Saved data entries
*** Block opens ***
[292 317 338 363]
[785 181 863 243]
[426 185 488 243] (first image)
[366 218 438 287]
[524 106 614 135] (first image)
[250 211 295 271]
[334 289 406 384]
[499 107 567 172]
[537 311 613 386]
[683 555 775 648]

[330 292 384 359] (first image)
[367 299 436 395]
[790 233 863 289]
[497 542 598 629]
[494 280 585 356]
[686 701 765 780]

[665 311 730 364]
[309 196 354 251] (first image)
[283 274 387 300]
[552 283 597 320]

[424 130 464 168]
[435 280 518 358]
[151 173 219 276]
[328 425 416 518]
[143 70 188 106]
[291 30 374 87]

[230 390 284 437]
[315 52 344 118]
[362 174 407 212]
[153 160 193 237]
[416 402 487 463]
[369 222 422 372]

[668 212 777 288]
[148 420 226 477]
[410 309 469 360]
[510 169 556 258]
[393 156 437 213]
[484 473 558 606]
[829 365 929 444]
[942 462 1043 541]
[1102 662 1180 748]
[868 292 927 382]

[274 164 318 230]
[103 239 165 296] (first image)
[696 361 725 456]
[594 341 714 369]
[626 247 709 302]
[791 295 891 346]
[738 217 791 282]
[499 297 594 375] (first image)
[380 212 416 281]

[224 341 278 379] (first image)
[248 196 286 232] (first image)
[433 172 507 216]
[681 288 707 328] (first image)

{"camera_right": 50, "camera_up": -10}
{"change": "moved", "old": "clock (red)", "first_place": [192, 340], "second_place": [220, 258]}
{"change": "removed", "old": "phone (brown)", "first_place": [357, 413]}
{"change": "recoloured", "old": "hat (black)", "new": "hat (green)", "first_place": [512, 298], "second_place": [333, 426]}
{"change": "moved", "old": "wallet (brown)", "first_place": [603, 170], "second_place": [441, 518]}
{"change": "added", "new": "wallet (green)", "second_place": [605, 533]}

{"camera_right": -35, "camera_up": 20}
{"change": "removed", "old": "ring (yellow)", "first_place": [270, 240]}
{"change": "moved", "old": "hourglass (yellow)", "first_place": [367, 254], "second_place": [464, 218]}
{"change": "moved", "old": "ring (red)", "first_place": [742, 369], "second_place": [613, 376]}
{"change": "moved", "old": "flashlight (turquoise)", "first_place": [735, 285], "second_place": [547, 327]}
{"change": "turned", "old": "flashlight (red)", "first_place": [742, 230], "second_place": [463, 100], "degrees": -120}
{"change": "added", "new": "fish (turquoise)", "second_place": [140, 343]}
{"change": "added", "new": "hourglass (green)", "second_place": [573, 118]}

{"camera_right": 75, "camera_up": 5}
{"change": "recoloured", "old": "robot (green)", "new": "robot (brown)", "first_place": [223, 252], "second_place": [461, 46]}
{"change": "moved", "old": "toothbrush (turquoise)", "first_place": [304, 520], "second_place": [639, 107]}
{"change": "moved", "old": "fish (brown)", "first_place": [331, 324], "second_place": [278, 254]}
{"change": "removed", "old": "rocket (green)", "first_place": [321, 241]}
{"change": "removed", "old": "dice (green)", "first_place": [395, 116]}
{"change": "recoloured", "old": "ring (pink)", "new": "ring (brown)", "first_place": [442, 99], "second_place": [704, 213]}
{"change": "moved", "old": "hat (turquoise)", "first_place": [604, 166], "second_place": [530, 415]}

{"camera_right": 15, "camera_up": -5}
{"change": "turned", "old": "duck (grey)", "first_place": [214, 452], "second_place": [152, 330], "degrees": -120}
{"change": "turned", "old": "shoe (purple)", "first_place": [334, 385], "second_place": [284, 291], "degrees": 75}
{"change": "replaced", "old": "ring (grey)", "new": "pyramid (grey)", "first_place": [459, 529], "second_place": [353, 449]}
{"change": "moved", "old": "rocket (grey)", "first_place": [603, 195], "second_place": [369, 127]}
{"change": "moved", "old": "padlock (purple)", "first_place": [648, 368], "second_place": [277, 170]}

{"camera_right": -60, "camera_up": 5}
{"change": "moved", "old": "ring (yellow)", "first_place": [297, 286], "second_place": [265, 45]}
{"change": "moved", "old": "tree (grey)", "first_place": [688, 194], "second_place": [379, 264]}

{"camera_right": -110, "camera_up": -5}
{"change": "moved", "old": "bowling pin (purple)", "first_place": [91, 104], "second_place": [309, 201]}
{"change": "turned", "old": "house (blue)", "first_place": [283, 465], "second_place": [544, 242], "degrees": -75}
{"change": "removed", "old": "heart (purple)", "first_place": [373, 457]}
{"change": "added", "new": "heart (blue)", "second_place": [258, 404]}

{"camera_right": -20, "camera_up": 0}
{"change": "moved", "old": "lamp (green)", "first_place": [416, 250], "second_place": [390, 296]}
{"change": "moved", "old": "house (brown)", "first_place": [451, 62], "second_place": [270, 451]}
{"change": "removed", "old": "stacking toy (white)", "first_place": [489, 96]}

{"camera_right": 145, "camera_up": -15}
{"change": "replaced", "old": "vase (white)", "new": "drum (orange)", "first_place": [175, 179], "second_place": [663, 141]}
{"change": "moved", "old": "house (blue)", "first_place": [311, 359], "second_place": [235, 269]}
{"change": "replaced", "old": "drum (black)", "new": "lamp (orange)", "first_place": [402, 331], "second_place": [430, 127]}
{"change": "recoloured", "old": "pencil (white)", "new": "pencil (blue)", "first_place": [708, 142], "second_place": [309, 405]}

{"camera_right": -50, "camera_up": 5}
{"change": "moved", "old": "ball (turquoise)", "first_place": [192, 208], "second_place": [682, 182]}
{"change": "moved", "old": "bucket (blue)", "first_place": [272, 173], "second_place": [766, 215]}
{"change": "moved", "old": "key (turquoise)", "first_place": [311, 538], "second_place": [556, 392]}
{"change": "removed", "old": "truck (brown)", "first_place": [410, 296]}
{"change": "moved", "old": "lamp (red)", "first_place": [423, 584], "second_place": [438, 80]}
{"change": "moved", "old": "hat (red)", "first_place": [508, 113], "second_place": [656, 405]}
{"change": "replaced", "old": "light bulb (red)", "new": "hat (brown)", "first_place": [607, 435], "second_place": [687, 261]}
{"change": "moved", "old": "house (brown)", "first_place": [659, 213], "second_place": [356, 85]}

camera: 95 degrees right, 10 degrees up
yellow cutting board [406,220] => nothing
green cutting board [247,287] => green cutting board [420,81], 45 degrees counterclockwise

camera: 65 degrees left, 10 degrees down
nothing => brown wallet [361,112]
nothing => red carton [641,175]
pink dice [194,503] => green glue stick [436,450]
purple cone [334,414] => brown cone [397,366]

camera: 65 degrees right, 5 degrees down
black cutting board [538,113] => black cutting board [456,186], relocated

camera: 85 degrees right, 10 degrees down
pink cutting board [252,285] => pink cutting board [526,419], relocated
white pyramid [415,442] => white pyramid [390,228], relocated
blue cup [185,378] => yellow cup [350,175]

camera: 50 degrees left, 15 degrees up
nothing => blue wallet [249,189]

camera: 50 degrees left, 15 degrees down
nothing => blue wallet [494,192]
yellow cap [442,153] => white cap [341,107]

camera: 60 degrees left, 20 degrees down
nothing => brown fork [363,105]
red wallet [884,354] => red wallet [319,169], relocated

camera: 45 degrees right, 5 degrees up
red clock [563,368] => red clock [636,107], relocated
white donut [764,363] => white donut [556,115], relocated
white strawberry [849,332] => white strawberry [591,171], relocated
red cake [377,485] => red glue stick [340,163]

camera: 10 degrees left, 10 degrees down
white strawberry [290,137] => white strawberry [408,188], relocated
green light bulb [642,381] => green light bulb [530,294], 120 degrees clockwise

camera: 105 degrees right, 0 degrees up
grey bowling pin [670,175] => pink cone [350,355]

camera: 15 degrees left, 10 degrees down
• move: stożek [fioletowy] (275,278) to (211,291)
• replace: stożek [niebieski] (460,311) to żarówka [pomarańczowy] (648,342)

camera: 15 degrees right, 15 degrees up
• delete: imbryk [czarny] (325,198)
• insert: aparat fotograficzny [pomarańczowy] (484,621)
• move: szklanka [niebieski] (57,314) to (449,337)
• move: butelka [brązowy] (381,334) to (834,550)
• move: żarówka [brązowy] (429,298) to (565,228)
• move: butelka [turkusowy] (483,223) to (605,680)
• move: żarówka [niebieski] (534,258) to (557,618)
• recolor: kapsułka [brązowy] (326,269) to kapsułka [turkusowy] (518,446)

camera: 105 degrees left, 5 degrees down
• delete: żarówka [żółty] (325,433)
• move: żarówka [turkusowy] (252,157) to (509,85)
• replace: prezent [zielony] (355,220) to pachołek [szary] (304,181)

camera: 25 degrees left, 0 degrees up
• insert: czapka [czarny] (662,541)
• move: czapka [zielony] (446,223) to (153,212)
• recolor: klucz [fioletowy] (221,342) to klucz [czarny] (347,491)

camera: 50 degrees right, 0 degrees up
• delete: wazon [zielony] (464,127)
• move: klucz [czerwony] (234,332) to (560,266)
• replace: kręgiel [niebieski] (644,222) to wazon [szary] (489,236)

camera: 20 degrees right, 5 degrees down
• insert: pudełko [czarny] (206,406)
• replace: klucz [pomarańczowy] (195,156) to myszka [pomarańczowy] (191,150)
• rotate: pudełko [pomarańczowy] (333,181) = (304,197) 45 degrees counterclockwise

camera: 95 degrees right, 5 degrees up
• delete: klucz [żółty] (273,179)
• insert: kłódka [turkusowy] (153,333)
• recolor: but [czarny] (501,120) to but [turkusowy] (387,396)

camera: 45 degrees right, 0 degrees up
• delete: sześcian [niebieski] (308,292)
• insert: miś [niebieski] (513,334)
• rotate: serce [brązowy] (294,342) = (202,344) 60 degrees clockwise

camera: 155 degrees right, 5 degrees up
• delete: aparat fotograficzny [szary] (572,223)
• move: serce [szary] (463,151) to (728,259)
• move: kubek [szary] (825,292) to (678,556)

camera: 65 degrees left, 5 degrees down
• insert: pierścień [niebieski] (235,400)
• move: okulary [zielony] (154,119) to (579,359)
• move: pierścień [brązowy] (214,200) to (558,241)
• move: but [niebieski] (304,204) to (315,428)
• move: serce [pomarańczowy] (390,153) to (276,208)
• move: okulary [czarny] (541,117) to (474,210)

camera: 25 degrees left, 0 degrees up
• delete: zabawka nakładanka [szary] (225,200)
*** Block closes ***
THE PROBLEM =>
The answer is the lines above between the line holding "yellow cutting board [406,220] => nothing" and the line holding "(275,278) to (211,291)", inclusive, each written out exactly, and no others.

ANSWER TO THIS TASK =>
yellow cutting board [406,220] => nothing
green cutting board [247,287] => green cutting board [420,81], 45 degrees counterclockwise

camera: 65 degrees left, 10 degrees down
nothing => brown wallet [361,112]
nothing => red carton [641,175]
pink dice [194,503] => green glue stick [436,450]
purple cone [334,414] => brown cone [397,366]

camera: 65 degrees right, 5 degrees down
black cutting board [538,113] => black cutting board [456,186], relocated

camera: 85 degrees right, 10 degrees down
pink cutting board [252,285] => pink cutting board [526,419], relocated
white pyramid [415,442] => white pyramid [390,228], relocated
blue cup [185,378] => yellow cup [350,175]

camera: 50 degrees left, 15 degrees up
nothing => blue wallet [249,189]

camera: 50 degrees left, 15 degrees down
nothing => blue wallet [494,192]
yellow cap [442,153] => white cap [341,107]

camera: 60 degrees left, 20 degrees down
nothing => brown fork [363,105]
red wallet [884,354] => red wallet [319,169], relocated

camera: 45 degrees right, 5 degrees up
red clock [563,368] => red clock [636,107], relocated
white donut [764,363] => white donut [556,115], relocated
white strawberry [849,332] => white strawberry [591,171], relocated
red cake [377,485] => red glue stick [340,163]

camera: 10 degrees left, 10 degrees down
white strawberry [290,137] => white strawberry [408,188], relocated
green light bulb [642,381] => green light bulb [530,294], 120 degrees clockwise

camera: 105 degrees right, 0 degrees up
grey bowling pin [670,175] => pink cone [350,355]

camera: 15 degrees left, 10 degrees down
• move: stożek [fioletowy] (275,278) to (211,291)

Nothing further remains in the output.